━━ RECORD EXTRACTS

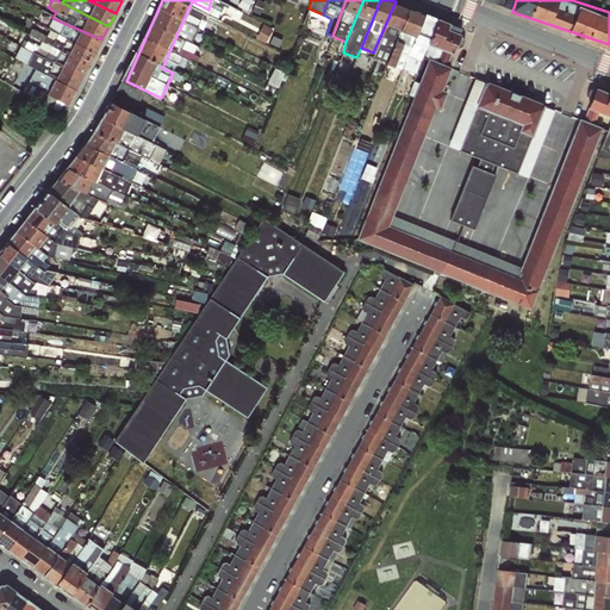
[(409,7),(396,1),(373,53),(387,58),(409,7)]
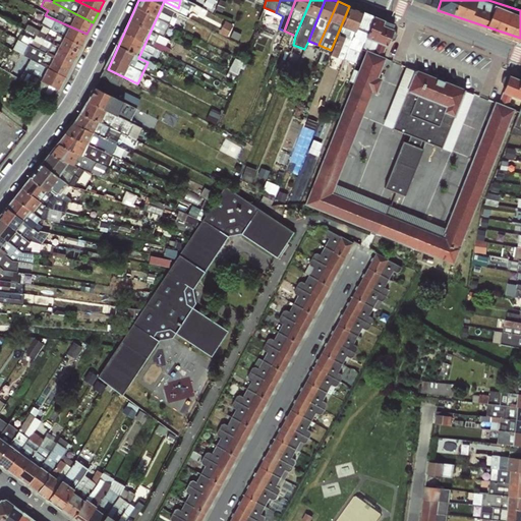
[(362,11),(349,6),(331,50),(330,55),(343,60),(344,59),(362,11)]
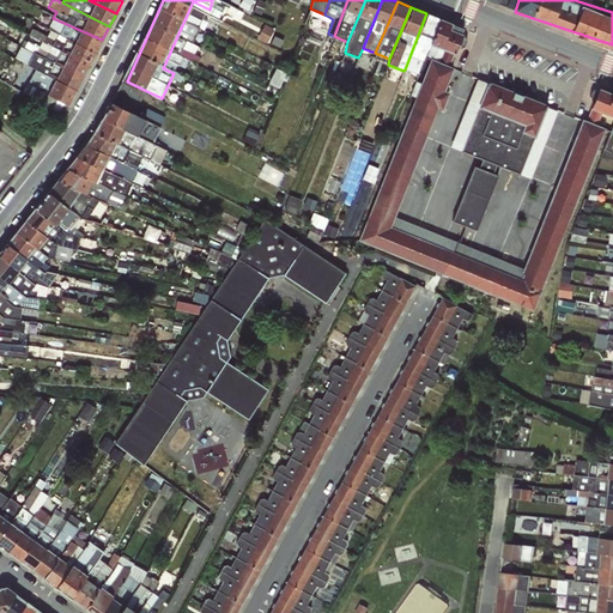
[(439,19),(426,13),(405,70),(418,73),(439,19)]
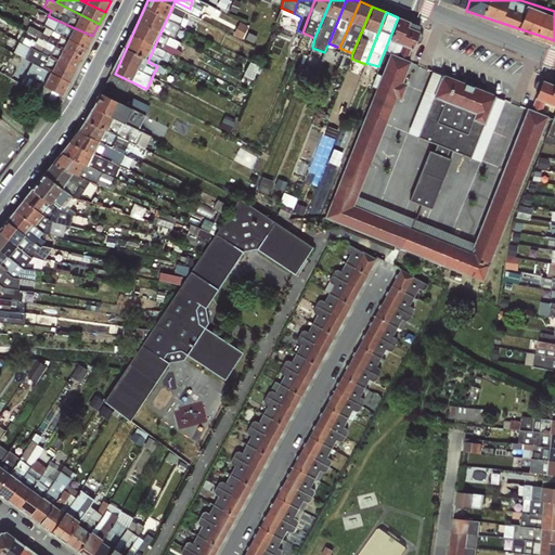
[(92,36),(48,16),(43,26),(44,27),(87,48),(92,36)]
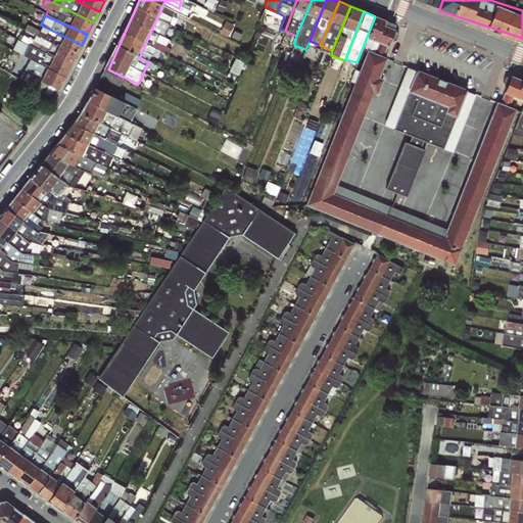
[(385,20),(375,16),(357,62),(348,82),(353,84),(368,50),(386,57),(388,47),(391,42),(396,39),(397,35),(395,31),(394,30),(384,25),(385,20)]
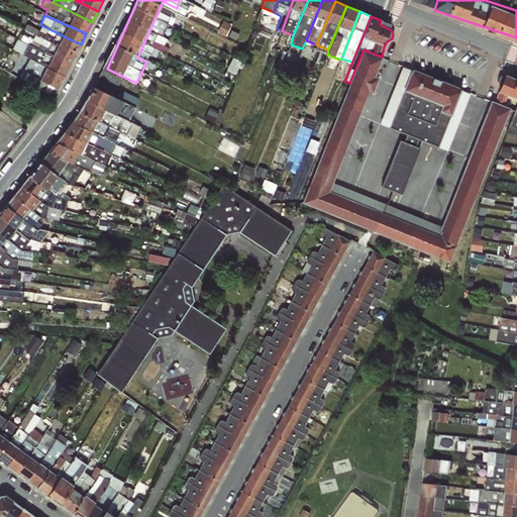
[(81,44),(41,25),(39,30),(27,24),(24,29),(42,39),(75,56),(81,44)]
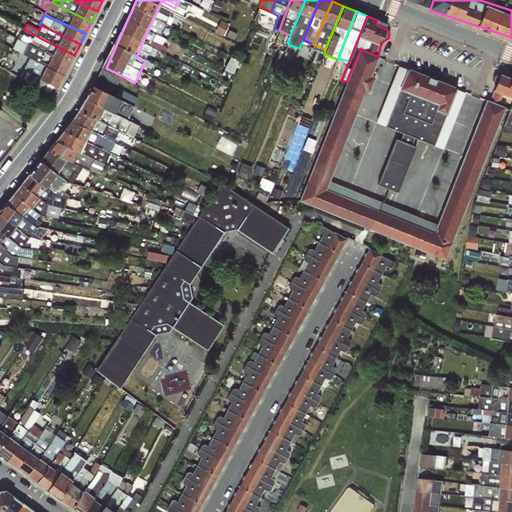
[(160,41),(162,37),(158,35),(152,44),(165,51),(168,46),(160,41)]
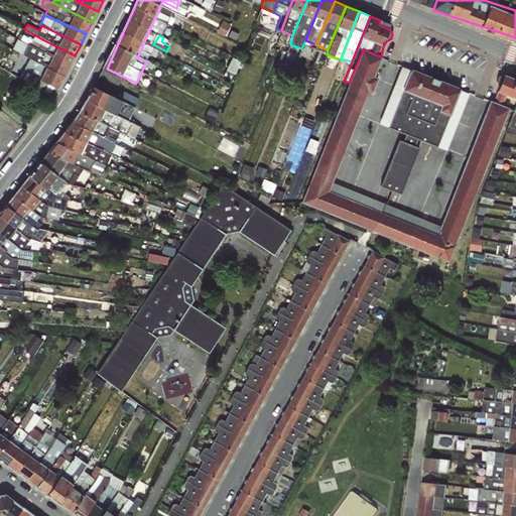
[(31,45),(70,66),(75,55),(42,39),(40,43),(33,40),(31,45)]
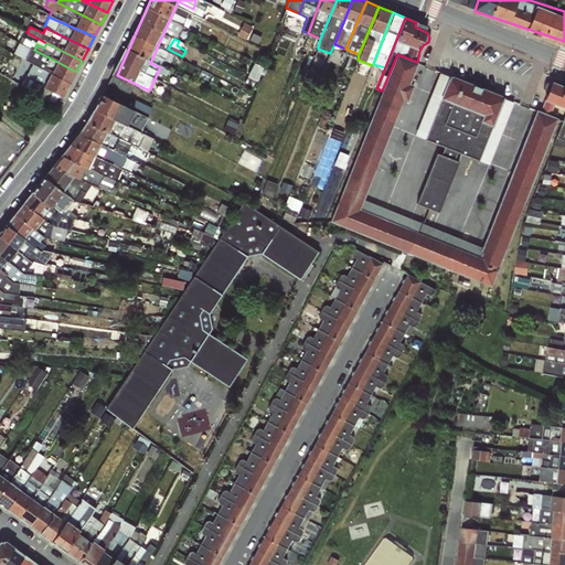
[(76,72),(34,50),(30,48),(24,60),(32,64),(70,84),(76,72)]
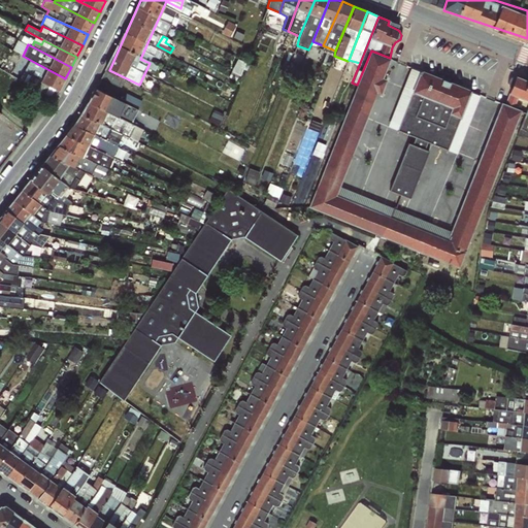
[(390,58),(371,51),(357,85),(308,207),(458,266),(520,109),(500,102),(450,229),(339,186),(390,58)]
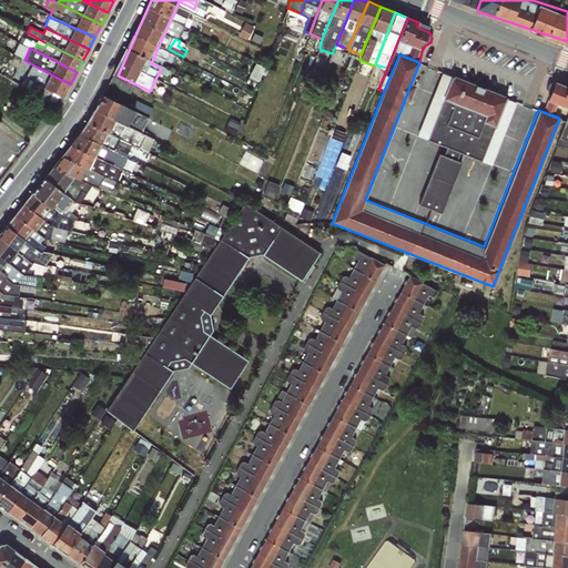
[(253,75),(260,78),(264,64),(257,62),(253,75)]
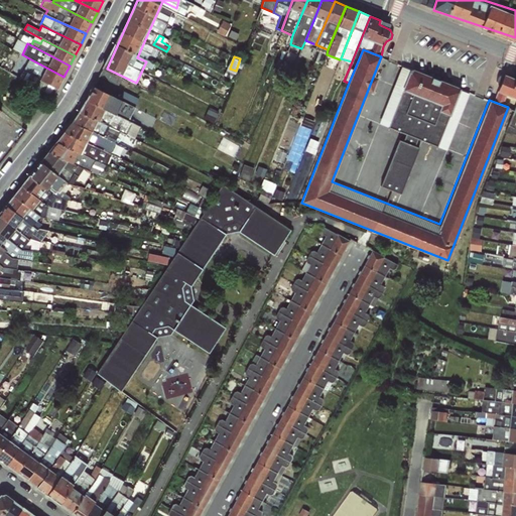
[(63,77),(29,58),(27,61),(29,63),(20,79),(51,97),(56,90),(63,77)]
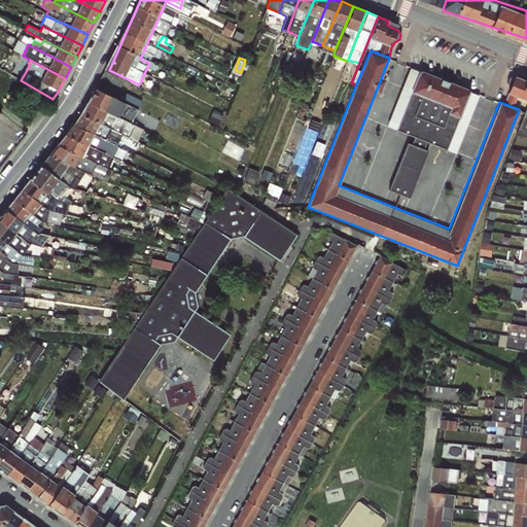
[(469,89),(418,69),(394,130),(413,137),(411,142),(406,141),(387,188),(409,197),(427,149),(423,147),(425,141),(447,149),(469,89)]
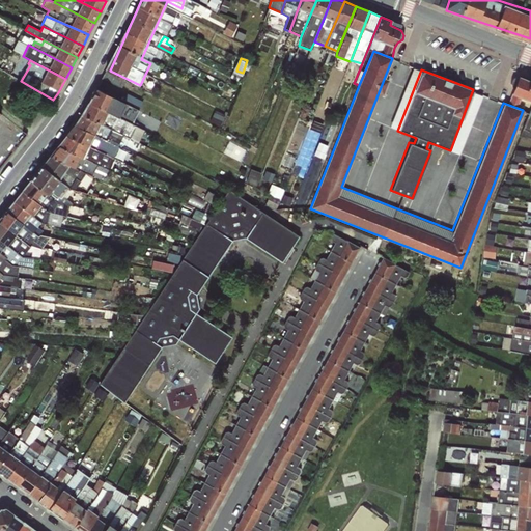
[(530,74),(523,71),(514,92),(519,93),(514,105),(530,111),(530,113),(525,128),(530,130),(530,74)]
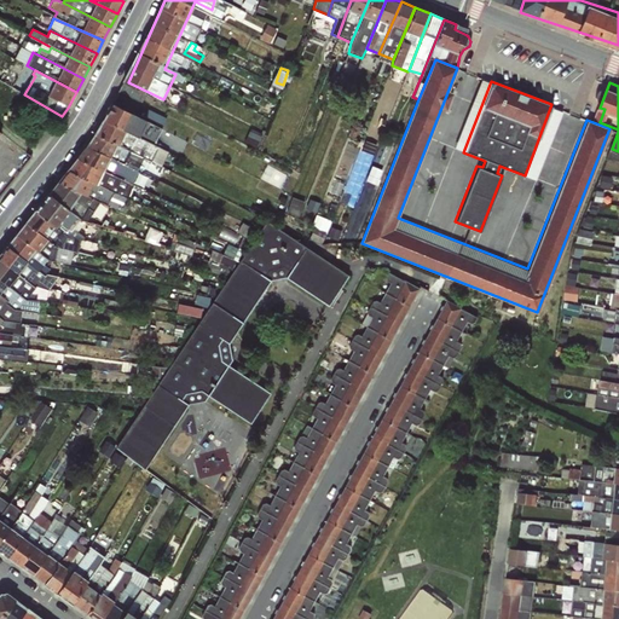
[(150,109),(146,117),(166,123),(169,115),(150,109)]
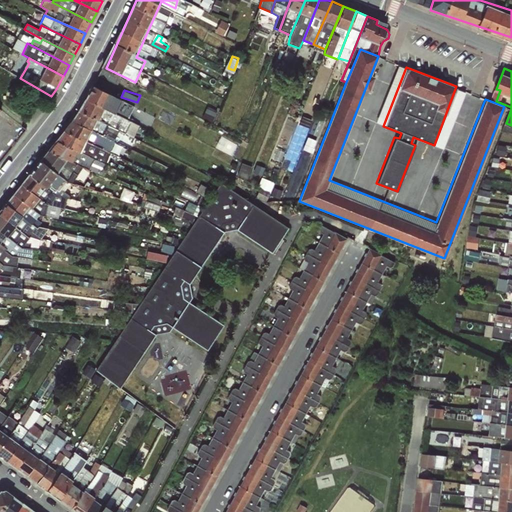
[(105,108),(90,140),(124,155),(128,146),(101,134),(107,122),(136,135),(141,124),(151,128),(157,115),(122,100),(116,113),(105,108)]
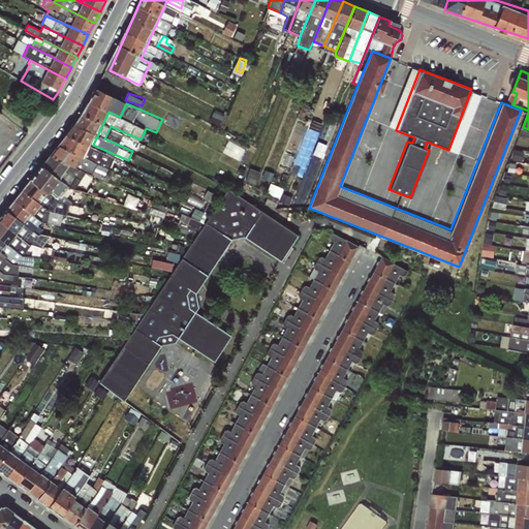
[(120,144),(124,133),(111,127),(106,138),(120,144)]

━━━━

--- YOUR TASK ---
From the line with "[(92,36),(48,16),(43,26),(44,27),(87,48),(92,36)]" to the last line of the material, both inclusive, set down every line exactly and nothing else; omit pictures.

--- WORKED SOLUTION ---
[(92,36),(48,16),(43,26),(44,27),(87,48),(92,36)]
[(385,20),(375,16),(357,62),(348,82),(353,84),(368,50),(386,57),(388,47),(391,42),(396,39),(397,35),(395,31),(394,30),(384,25),(385,20)]
[(81,44),(41,25),(39,30),(27,24),(24,29),(42,39),(75,56),(81,44)]
[(160,41),(162,37),(158,35),(152,44),(165,51),(168,46),(160,41)]
[(31,45),(70,66),(75,55),(42,39),(40,43),(33,40),(31,45)]
[(76,72),(34,50),(30,48),(24,60),(32,64),(70,84),(76,72)]
[(390,58),(371,51),(357,85),(308,207),(458,266),(520,109),(500,102),(450,229),(339,186),(390,58)]
[(253,75),(260,78),(264,64),(257,62),(253,75)]
[(63,77),(29,58),(27,61),(29,63),(20,79),(51,97),(56,90),(63,77)]
[(469,89),(418,69),(394,130),(413,137),(411,142),(406,141),(387,188),(409,197),(427,149),(423,147),(425,141),(447,149),(469,89)]
[(530,74),(523,71),(514,92),(519,93),(514,105),(530,111),(530,113),(525,128),(530,130),(530,74)]
[(150,109),(146,117),(166,123),(169,115),(150,109)]
[(105,108),(90,140),(124,155),(128,146),(101,134),(107,122),(136,135),(141,124),(151,128),(157,115),(122,100),(116,113),(105,108)]
[(120,144),(124,133),(111,127),(106,138),(120,144)]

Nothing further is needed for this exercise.